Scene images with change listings

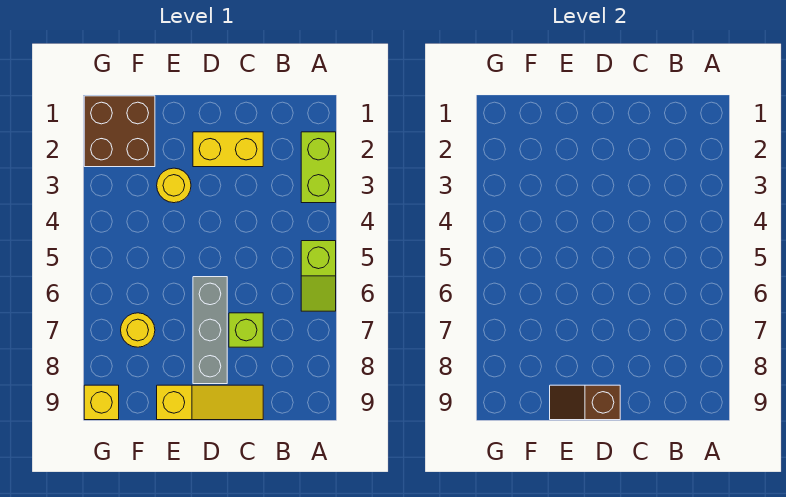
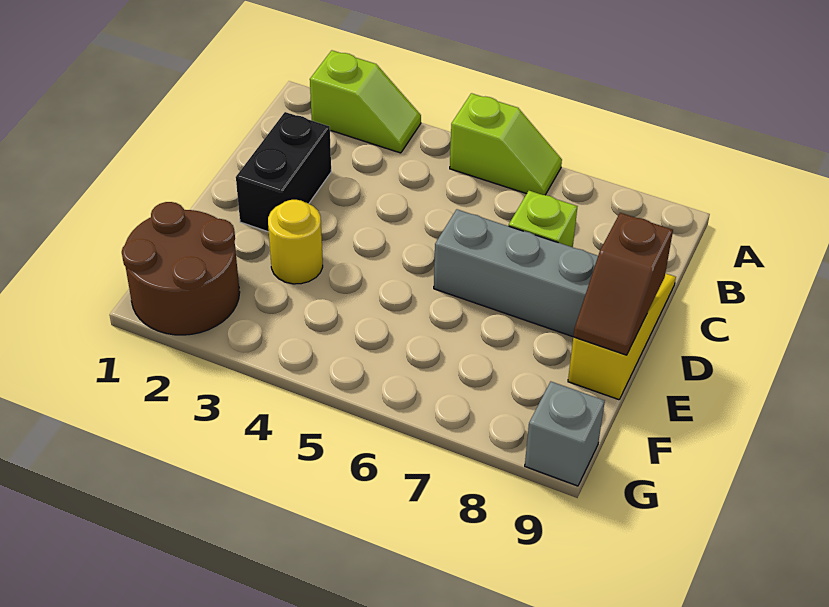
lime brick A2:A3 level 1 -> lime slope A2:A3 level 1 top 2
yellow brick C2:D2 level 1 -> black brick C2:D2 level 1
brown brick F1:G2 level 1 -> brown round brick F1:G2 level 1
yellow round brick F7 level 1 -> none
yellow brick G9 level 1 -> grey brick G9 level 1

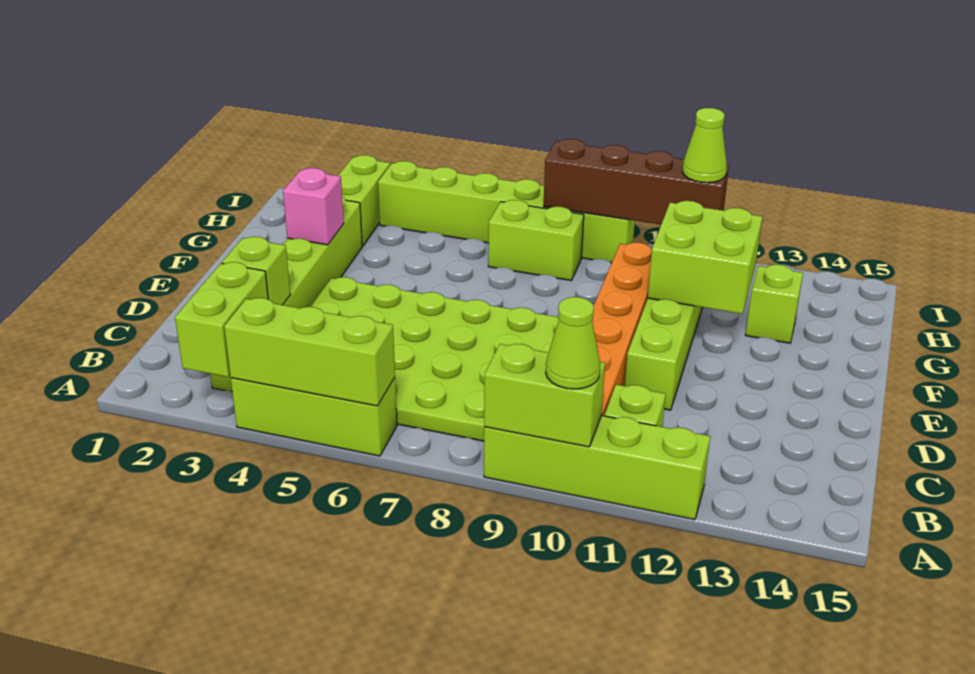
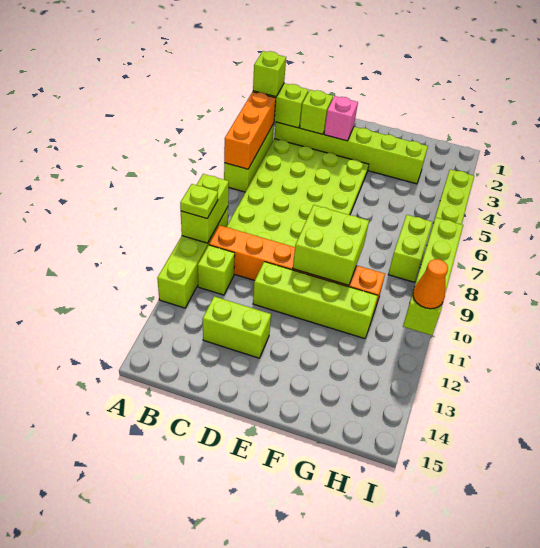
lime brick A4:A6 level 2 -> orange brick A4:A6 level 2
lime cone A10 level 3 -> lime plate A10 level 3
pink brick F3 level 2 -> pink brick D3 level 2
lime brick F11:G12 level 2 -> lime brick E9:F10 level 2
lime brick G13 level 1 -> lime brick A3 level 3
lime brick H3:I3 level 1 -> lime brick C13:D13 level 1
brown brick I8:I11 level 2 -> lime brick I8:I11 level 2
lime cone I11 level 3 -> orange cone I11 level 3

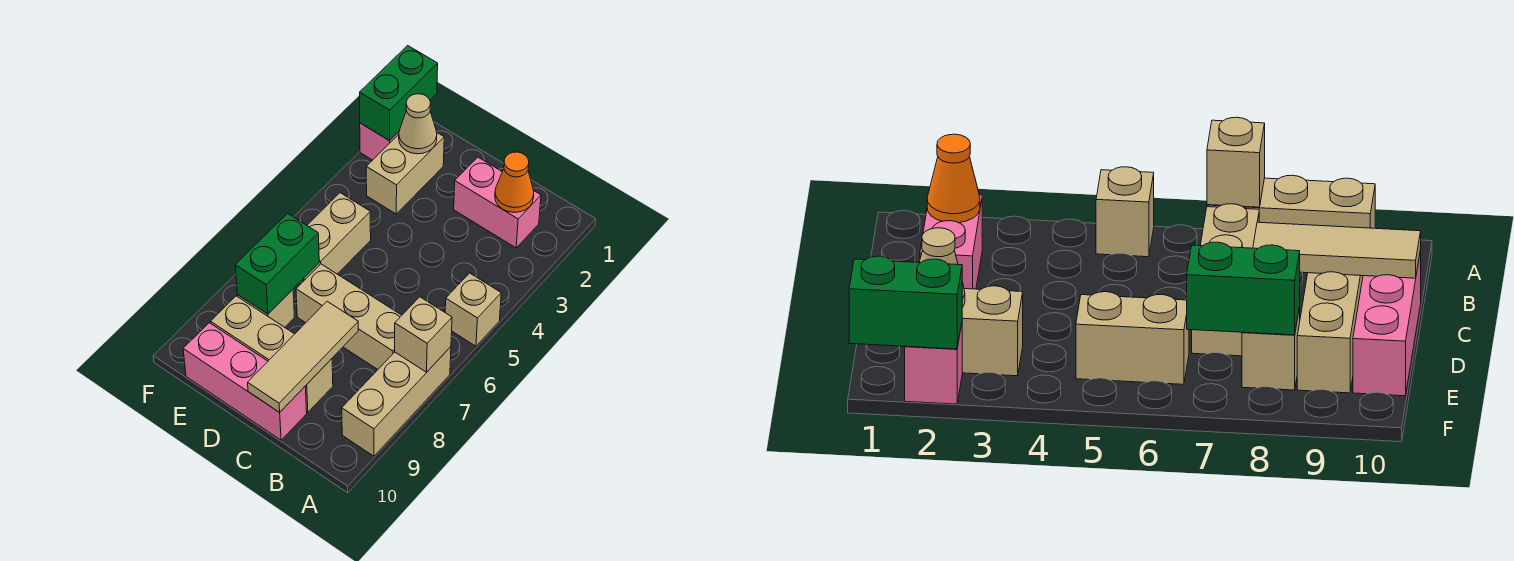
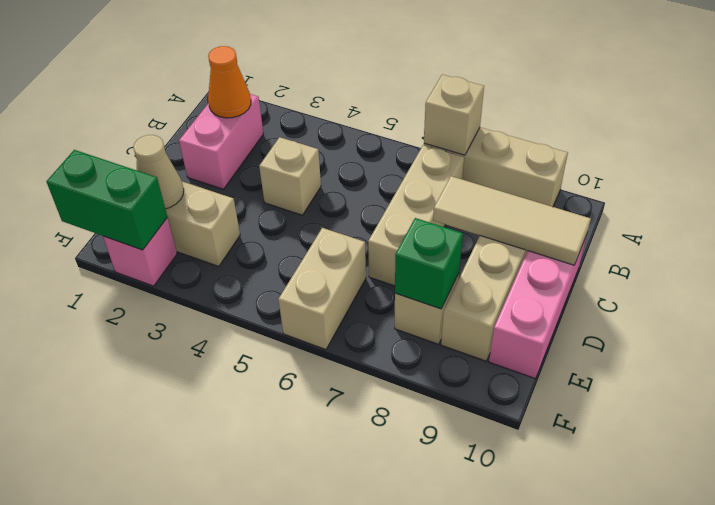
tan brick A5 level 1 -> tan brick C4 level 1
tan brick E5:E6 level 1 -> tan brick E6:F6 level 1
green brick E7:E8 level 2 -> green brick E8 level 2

---

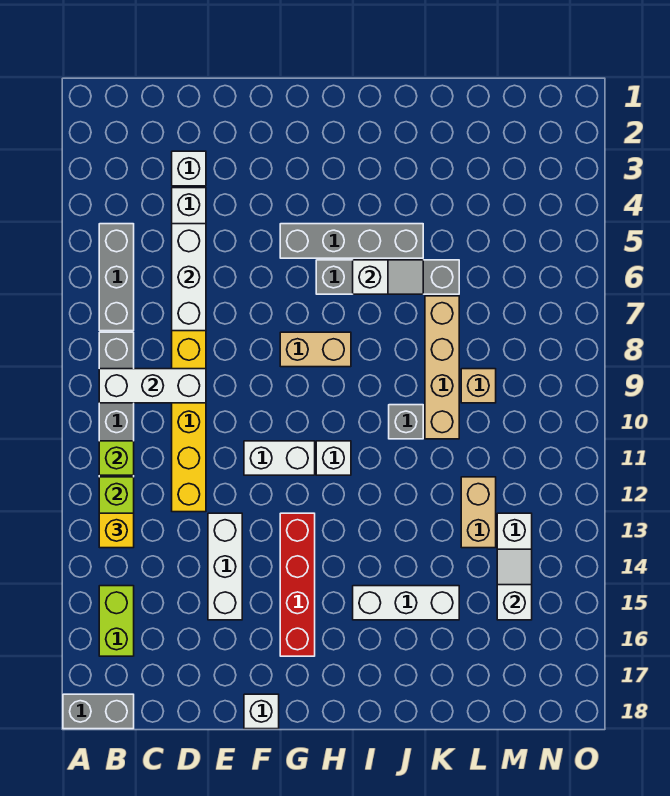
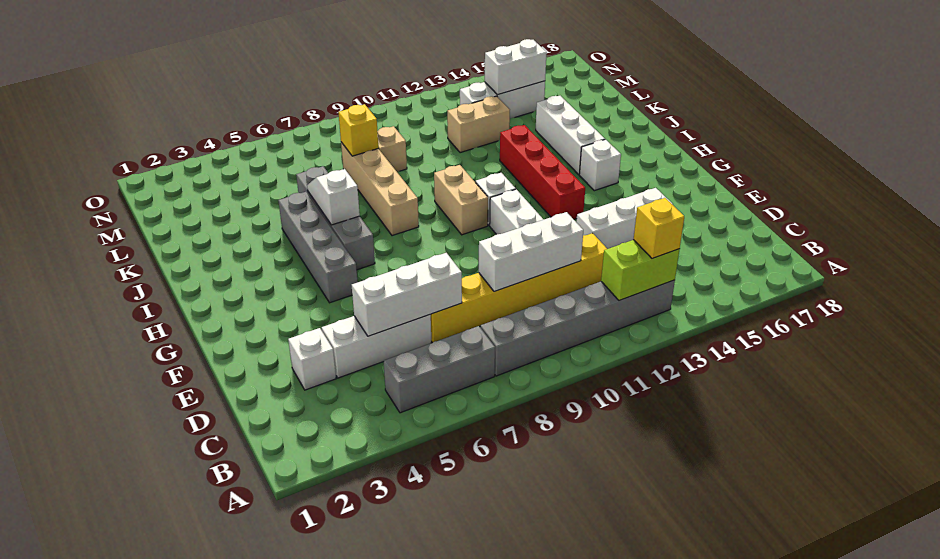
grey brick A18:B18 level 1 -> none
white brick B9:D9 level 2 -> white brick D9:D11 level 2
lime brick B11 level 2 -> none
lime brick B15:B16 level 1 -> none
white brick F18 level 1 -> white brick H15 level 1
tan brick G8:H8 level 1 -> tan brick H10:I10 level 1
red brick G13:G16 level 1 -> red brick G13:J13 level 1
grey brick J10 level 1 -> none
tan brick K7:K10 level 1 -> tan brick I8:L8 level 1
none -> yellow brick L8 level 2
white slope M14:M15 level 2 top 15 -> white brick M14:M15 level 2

HOW TO COMPLETE THIS TASK.
Please print the lines above word for word, starting at the one with "lime brick A2:A3" and ending at the one with "pink brick F3", both included, and without any picture.

EXPECTED OUTPUT.
lime brick A2:A3 level 1 -> lime slope A2:A3 level 1 top 2
yellow brick C2:D2 level 1 -> black brick C2:D2 level 1
brown brick F1:G2 level 1 -> brown round brick F1:G2 level 1
yellow round brick F7 level 1 -> none
yellow brick G9 level 1 -> grey brick G9 level 1

lime brick A4:A6 level 2 -> orange brick A4:A6 level 2
lime cone A10 level 3 -> lime plate A10 level 3
pink brick F3 level 2 -> pink brick D3 level 2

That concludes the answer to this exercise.